▶ **To do**:
Every line below between the line holding "(352, 112) = (1086, 587): white" and the line holding "(415, 194) = (959, 571): none -> black donut", inclusive, should be repeated exactly, and all other lines omitted.

▶ **Material for this exercise**:
—————
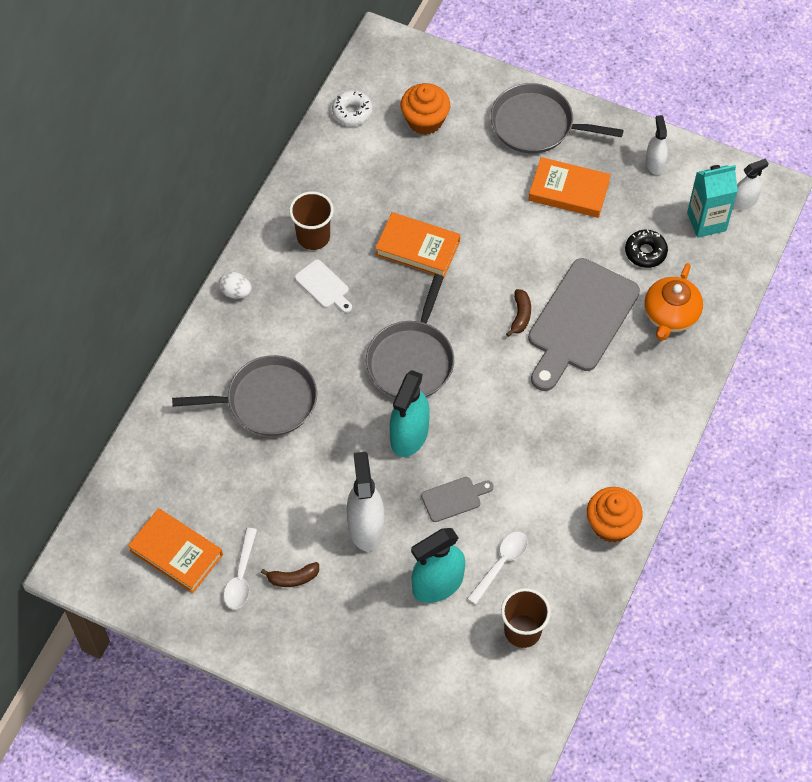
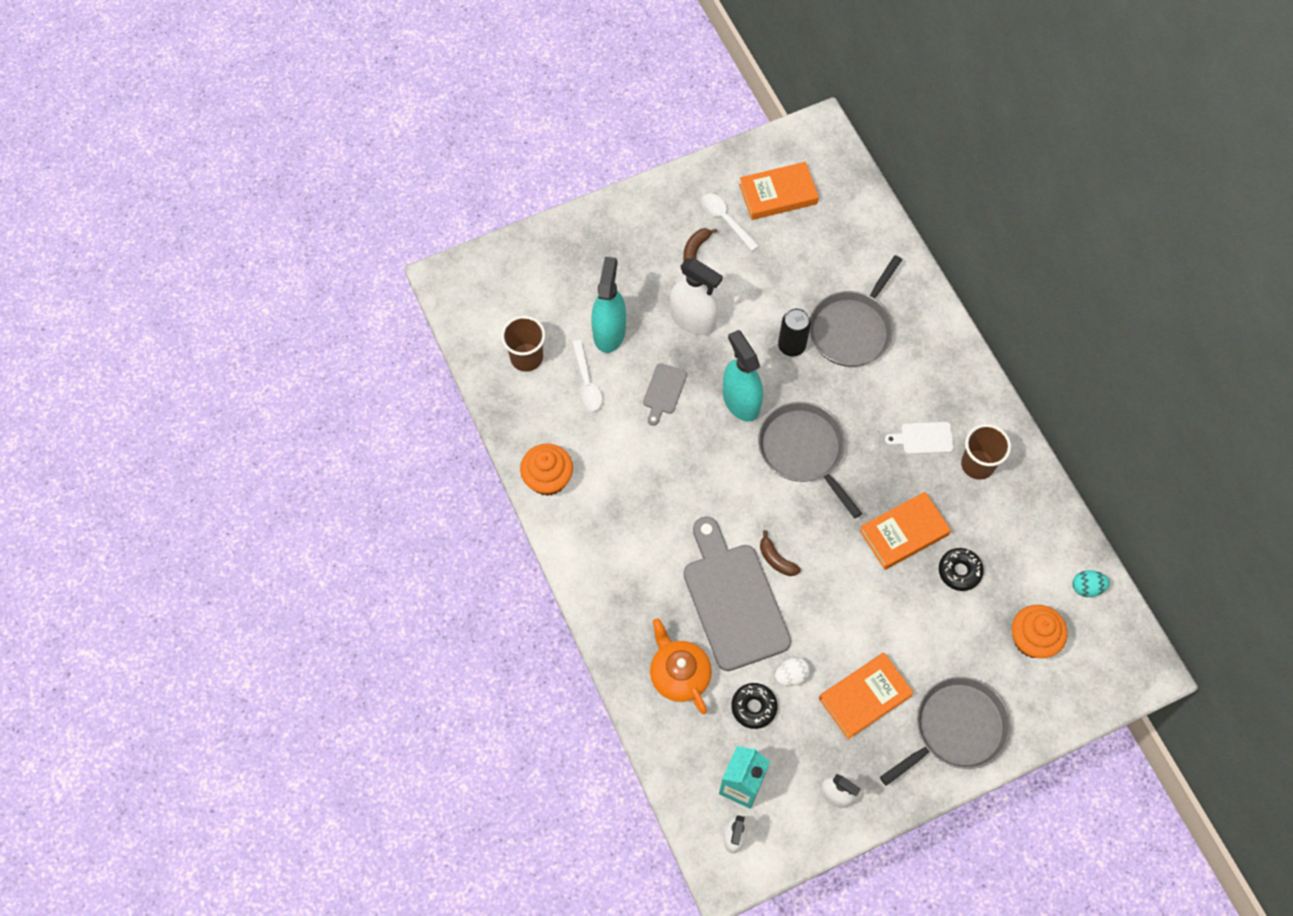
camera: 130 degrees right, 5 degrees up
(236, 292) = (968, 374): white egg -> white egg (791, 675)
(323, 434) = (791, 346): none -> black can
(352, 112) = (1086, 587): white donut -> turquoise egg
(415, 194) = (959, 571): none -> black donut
—————
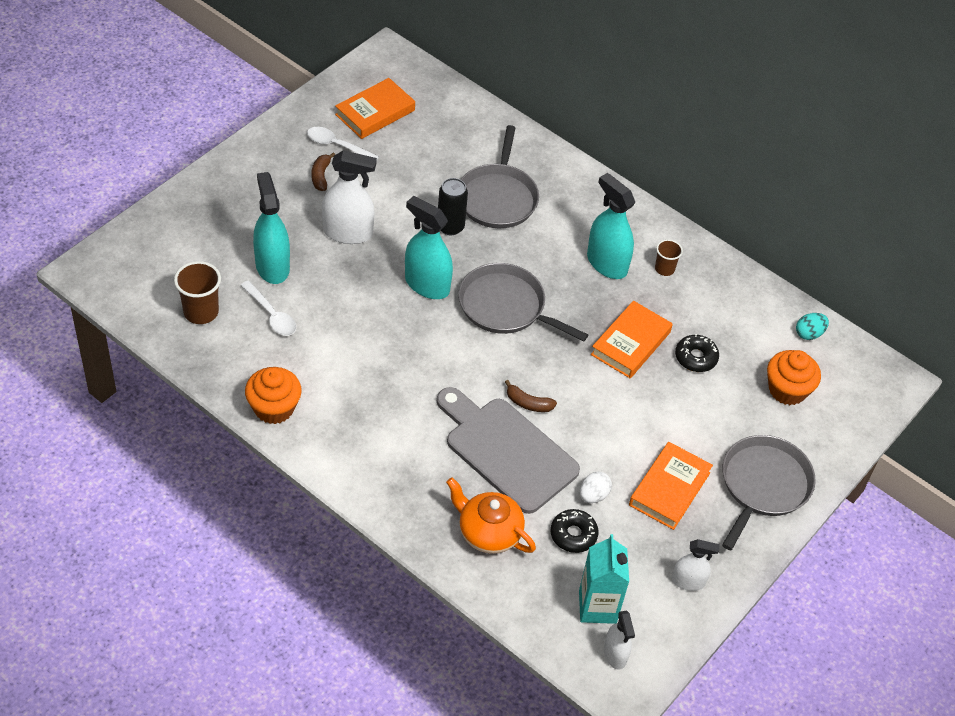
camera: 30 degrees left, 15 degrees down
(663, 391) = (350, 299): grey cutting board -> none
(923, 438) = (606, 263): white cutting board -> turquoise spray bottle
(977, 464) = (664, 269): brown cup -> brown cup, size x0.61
—————
▶ **Answer to this task**:
(352, 112) = (1086, 587): white donut -> turquoise egg
(415, 194) = (959, 571): none -> black donut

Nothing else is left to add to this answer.